• [GOAL OF THE EXERCISE]
In the answer, each line must appear exactly as in the records, and no picture may appear.

• [PROVIDED DATA]
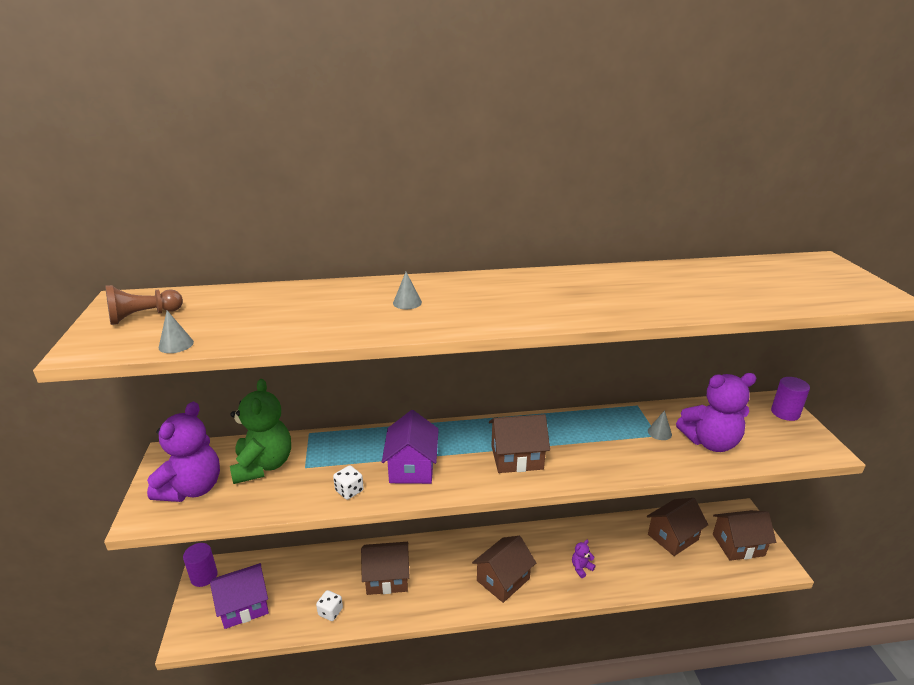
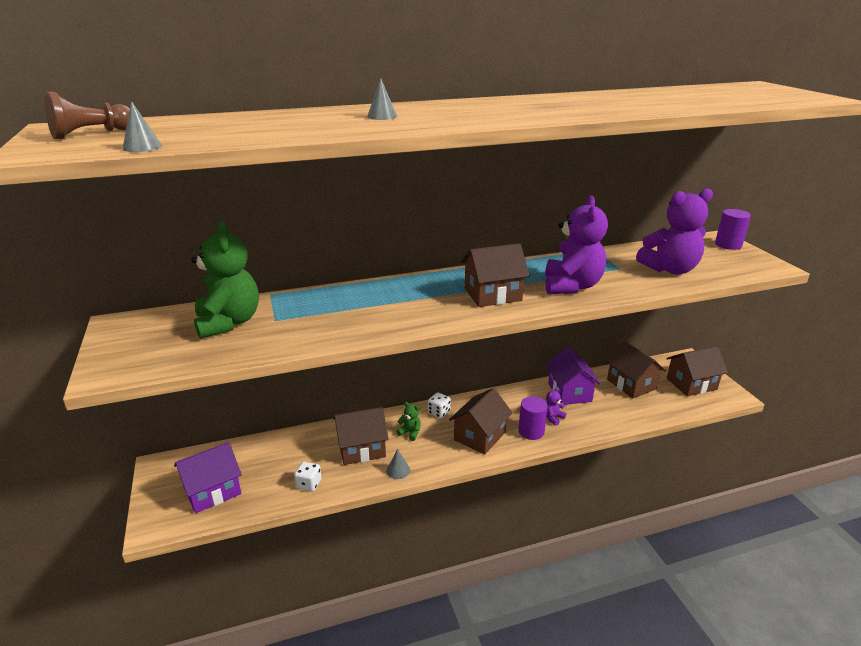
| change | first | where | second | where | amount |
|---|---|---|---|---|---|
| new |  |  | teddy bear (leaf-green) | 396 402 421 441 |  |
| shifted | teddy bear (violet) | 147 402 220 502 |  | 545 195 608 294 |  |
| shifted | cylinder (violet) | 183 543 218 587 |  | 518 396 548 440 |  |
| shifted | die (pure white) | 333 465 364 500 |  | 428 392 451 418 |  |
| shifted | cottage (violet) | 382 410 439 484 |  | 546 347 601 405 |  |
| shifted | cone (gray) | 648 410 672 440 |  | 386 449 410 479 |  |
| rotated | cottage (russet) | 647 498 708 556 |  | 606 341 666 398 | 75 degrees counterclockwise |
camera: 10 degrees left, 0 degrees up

• [COMPLETED TASK]
| change | first | where | second | where | amount |
|---|---|---|---|---|---|
| new |  |  | teddy bear (leaf-green) | 396 402 421 441 |  |
| shifted | teddy bear (violet) | 147 402 220 502 |  | 545 195 608 294 |  |
| shifted | cylinder (violet) | 183 543 218 587 |  | 518 396 548 440 |  |
| shifted | die (pure white) | 333 465 364 500 |  | 428 392 451 418 |  |
| shifted | cottage (violet) | 382 410 439 484 |  | 546 347 601 405 |  |
| shifted | cone (gray) | 648 410 672 440 |  | 386 449 410 479 |  |
| rotated | cottage (russet) | 647 498 708 556 |  | 606 341 666 398 | 75 degrees counterclockwise |
camera: 10 degrees left, 0 degrees up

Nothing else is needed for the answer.